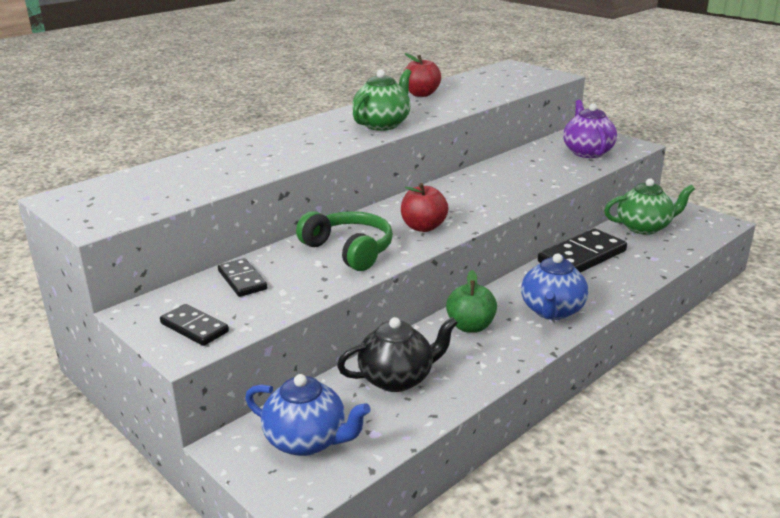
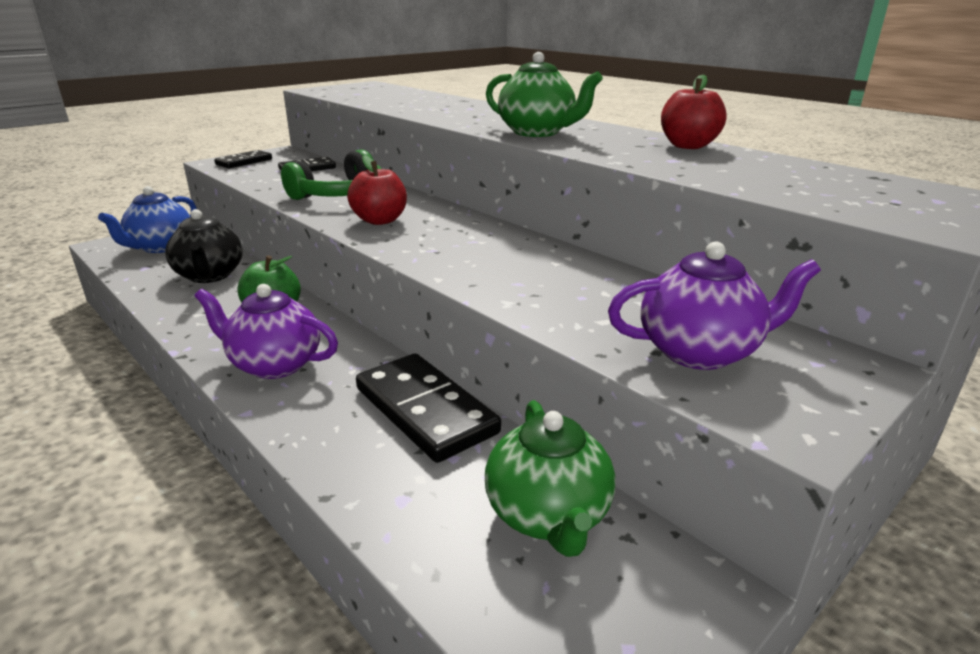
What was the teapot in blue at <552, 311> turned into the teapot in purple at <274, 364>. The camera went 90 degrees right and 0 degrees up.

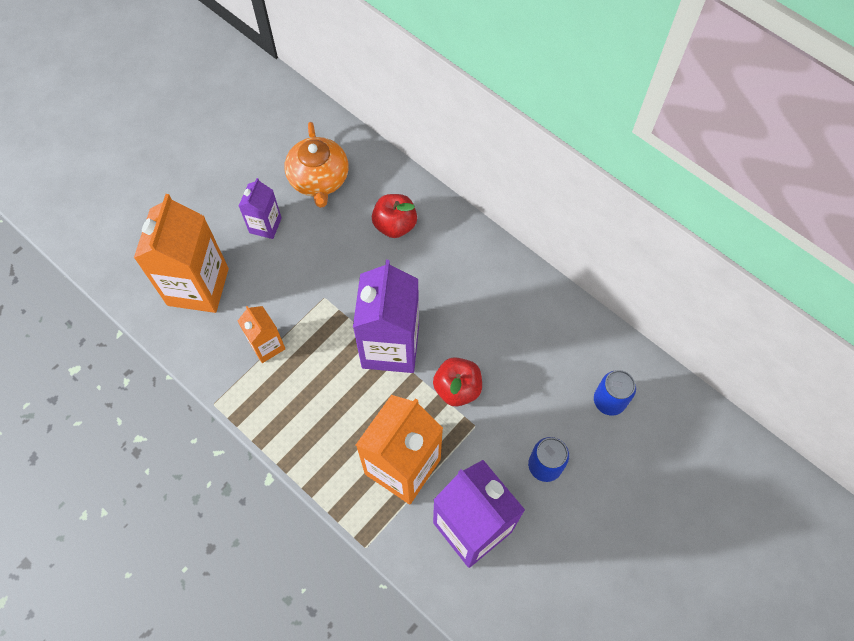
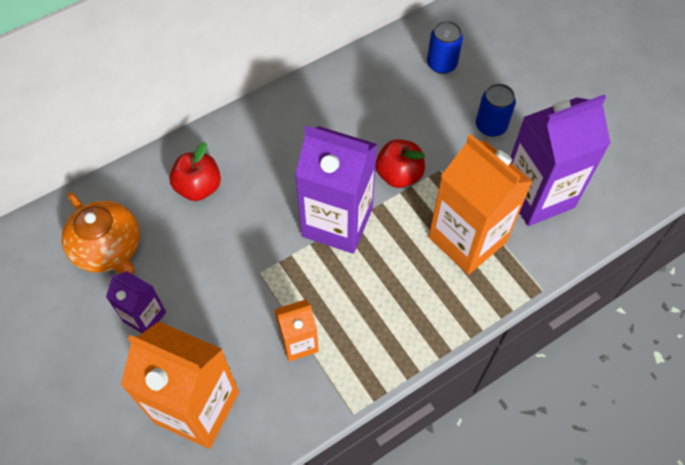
The teapot in orange at <319, 179> ended up facing another way, 45 degrees clockwise from before. The camera went 75 degrees left and 5 degrees down.

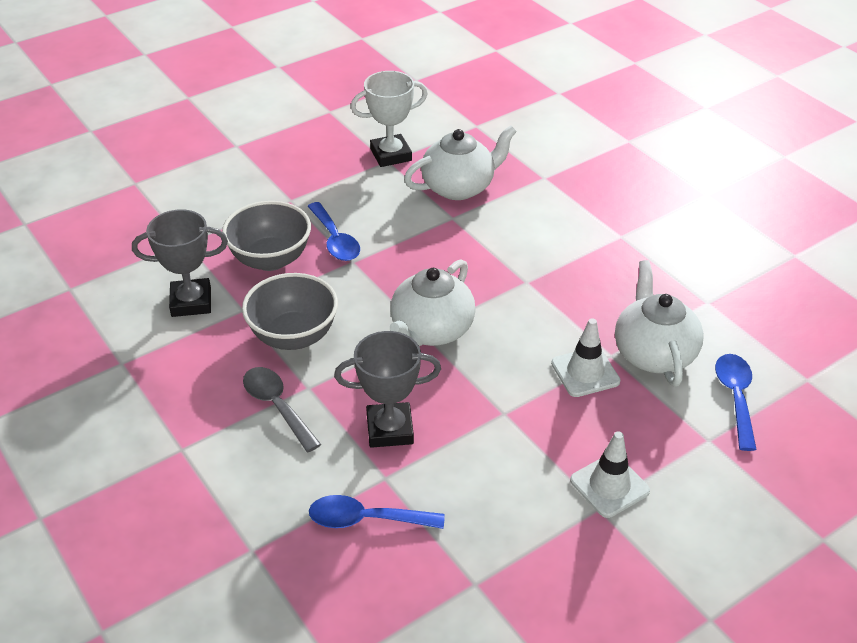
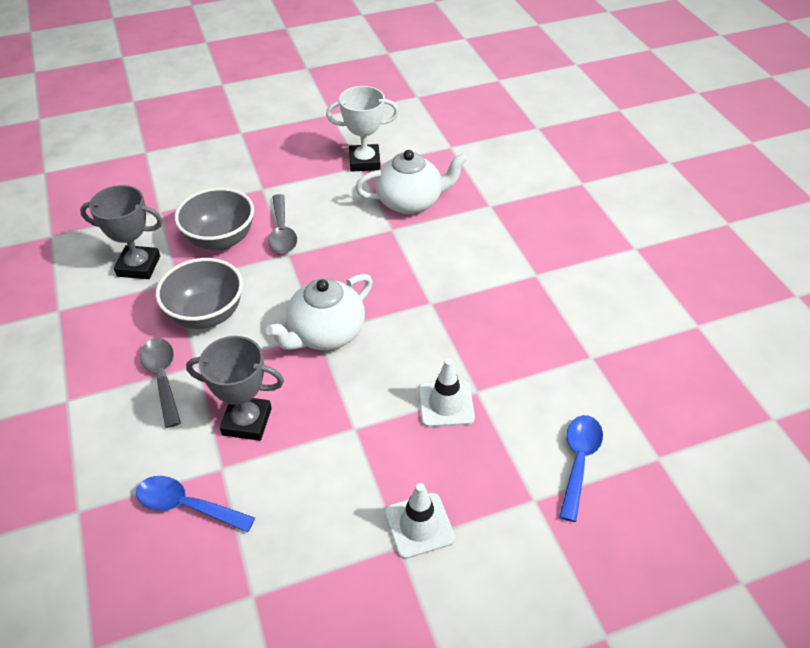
What was the spoon in blue at <335, 240> turned into the spoon in grey at <282, 232>. The second view lost the teapot in white at <653, 353>. The camera went 15 degrees right and 5 degrees up.

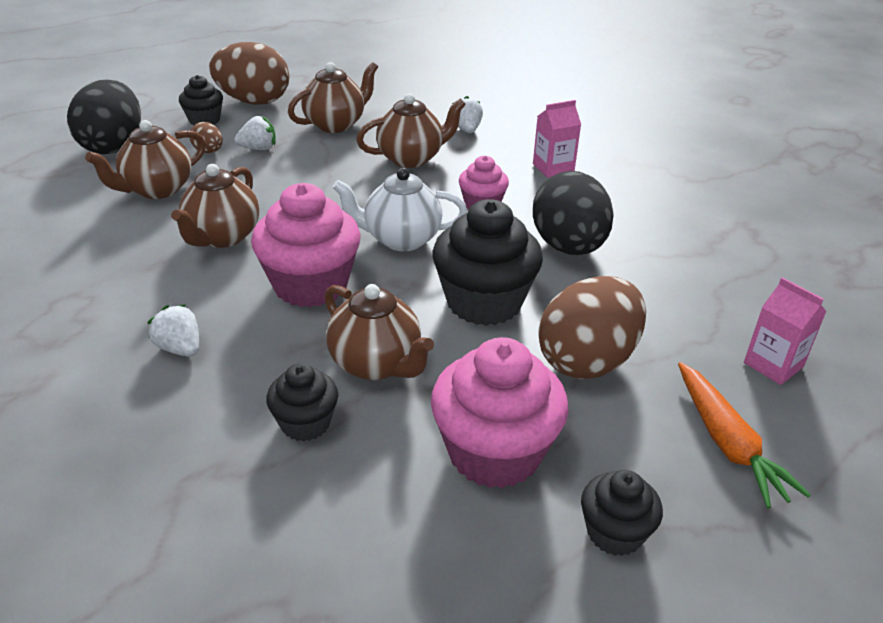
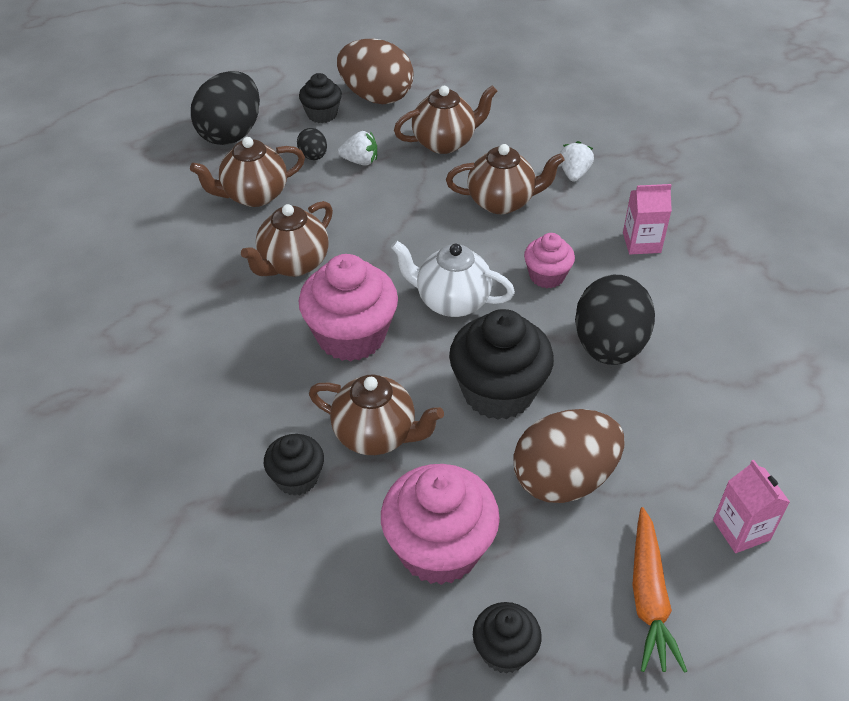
What was the egg in brown at <208, 151> turned into the egg in black at <313, 156>. The teapot in brown at <376, 364> ended up facing another way, 45 degrees counterclockwise from before. The second view lost the strawberry in white at <180, 348>. The camera went 20 degrees right and 10 degrees up.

○ ○ ○ ○ ○

## [EXERCISE AIM]
Leaving each image aside, repeat the listing above exactly.

## [OUTPUT BELOW]
What was the teapot in blue at <552, 311> turned into the teapot in purple at <274, 364>. The camera went 90 degrees right and 0 degrees up.

The teapot in orange at <319, 179> ended up facing another way, 45 degrees clockwise from before. The camera went 75 degrees left and 5 degrees down.

What was the spoon in blue at <335, 240> turned into the spoon in grey at <282, 232>. The second view lost the teapot in white at <653, 353>. The camera went 15 degrees right and 5 degrees up.

What was the egg in brown at <208, 151> turned into the egg in black at <313, 156>. The teapot in brown at <376, 364> ended up facing another way, 45 degrees counterclockwise from before. The second view lost the strawberry in white at <180, 348>. The camera went 20 degrees right and 10 degrees up.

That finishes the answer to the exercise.